:: Records to use ::
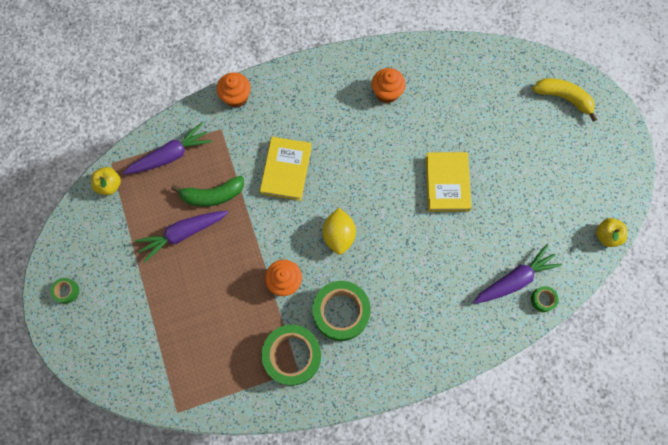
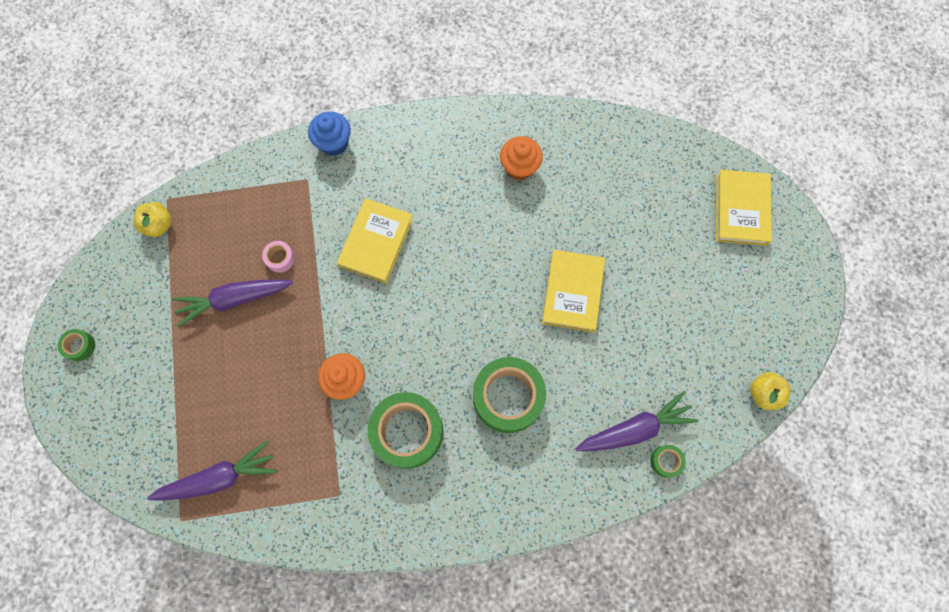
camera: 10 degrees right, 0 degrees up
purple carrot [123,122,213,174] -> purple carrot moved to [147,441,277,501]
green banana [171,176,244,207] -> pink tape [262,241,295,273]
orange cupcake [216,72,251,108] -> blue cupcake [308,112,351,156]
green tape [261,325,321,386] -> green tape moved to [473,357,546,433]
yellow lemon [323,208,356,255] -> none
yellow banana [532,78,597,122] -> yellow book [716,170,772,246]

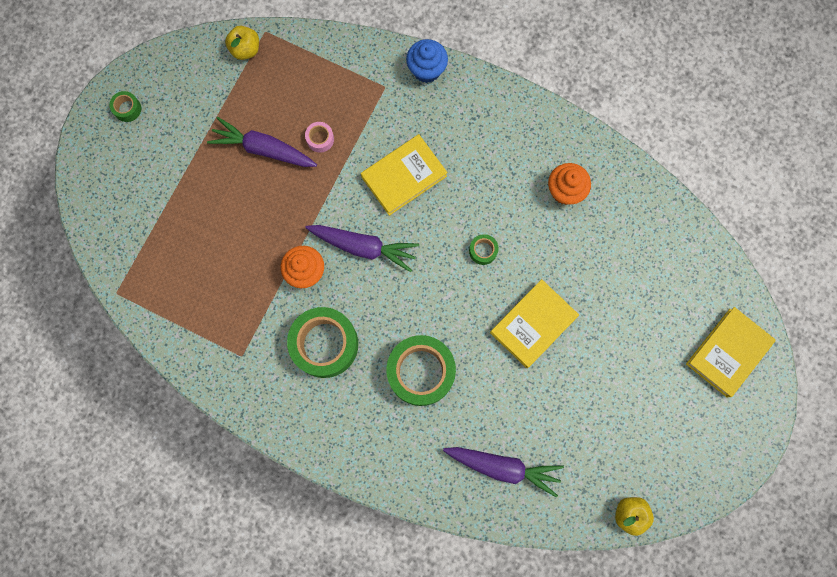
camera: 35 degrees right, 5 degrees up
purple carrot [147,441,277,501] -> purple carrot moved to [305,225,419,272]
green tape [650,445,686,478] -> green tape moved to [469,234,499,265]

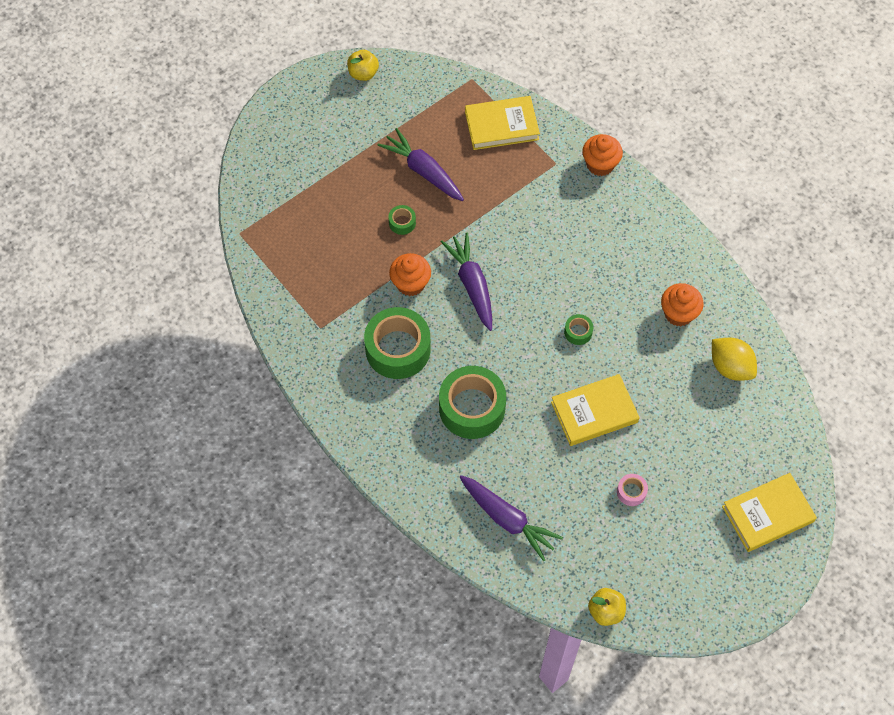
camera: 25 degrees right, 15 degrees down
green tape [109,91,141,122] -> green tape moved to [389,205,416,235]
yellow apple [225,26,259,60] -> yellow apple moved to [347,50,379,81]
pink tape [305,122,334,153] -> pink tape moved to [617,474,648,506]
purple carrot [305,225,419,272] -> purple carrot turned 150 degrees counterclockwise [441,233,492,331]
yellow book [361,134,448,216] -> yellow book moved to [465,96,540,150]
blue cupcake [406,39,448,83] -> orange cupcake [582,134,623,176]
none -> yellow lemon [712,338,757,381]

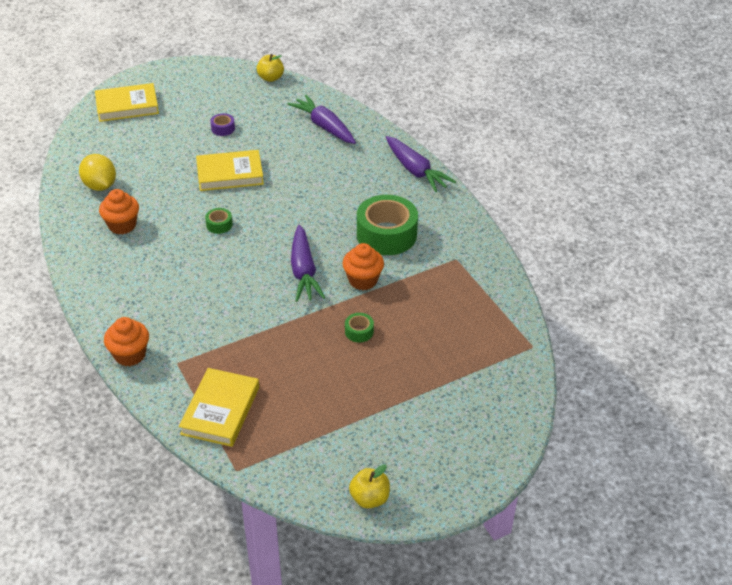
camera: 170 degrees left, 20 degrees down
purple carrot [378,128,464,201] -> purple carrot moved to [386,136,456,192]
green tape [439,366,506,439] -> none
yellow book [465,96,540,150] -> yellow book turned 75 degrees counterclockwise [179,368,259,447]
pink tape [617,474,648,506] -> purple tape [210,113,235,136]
:::
● **Requirement**
Whenever the string "green" occurs in a line of the entries above, copy that line.

● **Answer to this exercise**
green banana [171,176,244,207] -> pink tape [262,241,295,273]
green tape [261,325,321,386] -> green tape moved to [473,357,546,433]
green tape [650,445,686,478] -> green tape moved to [469,234,499,265]
green tape [109,91,141,122] -> green tape moved to [389,205,416,235]
green tape [439,366,506,439] -> none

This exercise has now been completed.